__What is being asked__:
Where does the word "recoloured" occur in the entries below? Copy every line that has it.

__Records supplied__:

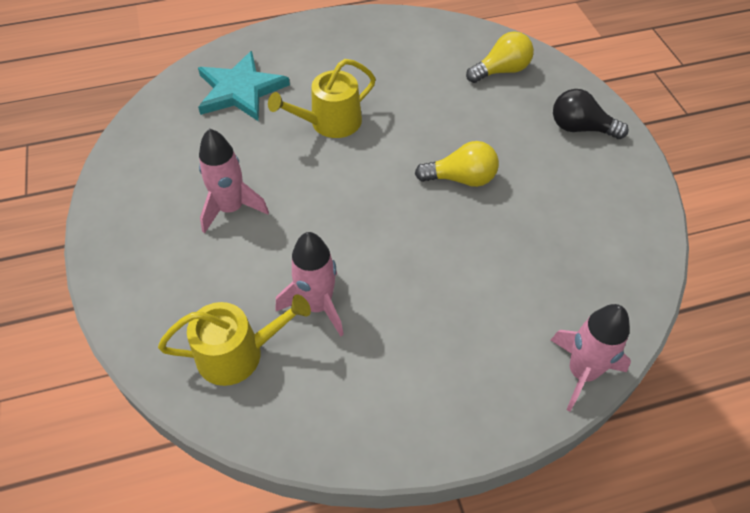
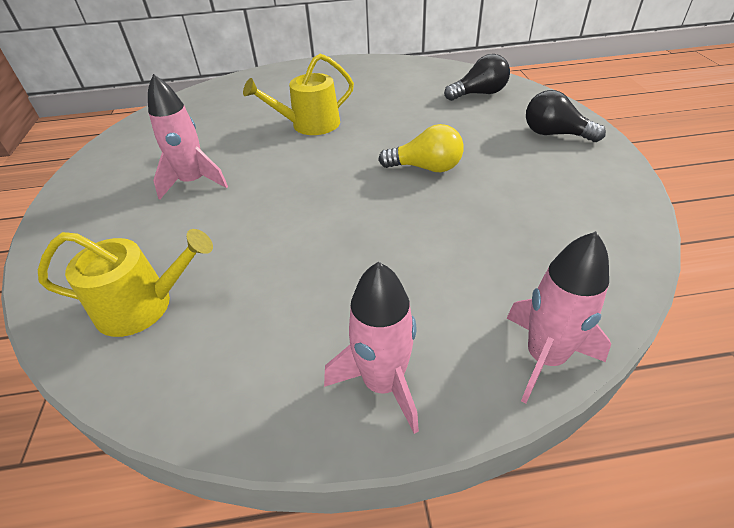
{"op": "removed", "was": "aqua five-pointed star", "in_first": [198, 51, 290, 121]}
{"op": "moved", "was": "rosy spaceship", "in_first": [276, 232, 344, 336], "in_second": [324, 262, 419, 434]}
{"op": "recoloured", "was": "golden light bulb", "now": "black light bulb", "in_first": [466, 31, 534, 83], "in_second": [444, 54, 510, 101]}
--
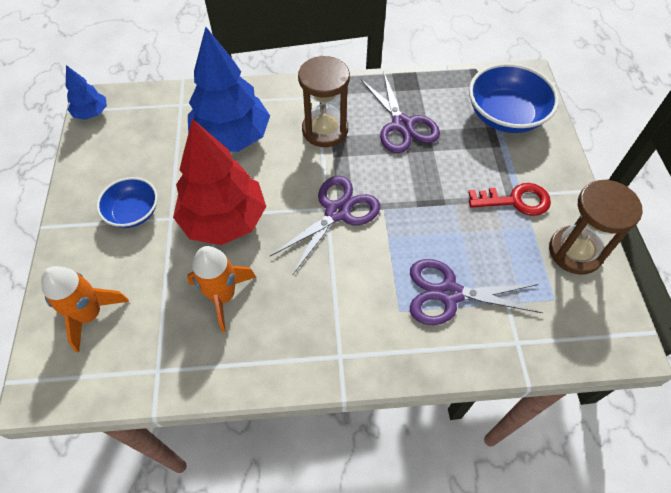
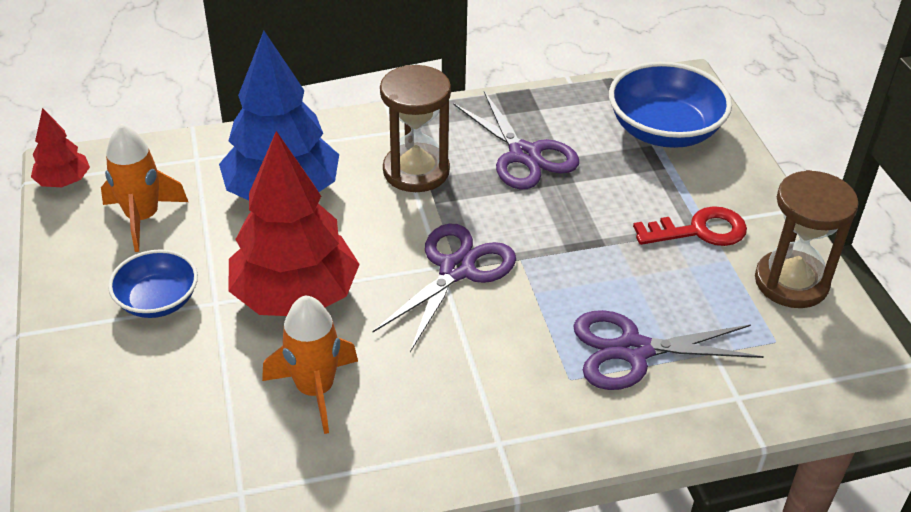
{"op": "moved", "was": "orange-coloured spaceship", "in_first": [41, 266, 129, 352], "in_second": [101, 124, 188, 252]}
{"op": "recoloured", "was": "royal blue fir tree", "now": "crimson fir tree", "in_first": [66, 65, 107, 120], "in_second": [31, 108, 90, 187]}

__Expected output__:
{"op": "recoloured", "was": "golden light bulb", "now": "black light bulb", "in_first": [466, 31, 534, 83], "in_second": [444, 54, 510, 101]}
{"op": "recoloured", "was": "royal blue fir tree", "now": "crimson fir tree", "in_first": [66, 65, 107, 120], "in_second": [31, 108, 90, 187]}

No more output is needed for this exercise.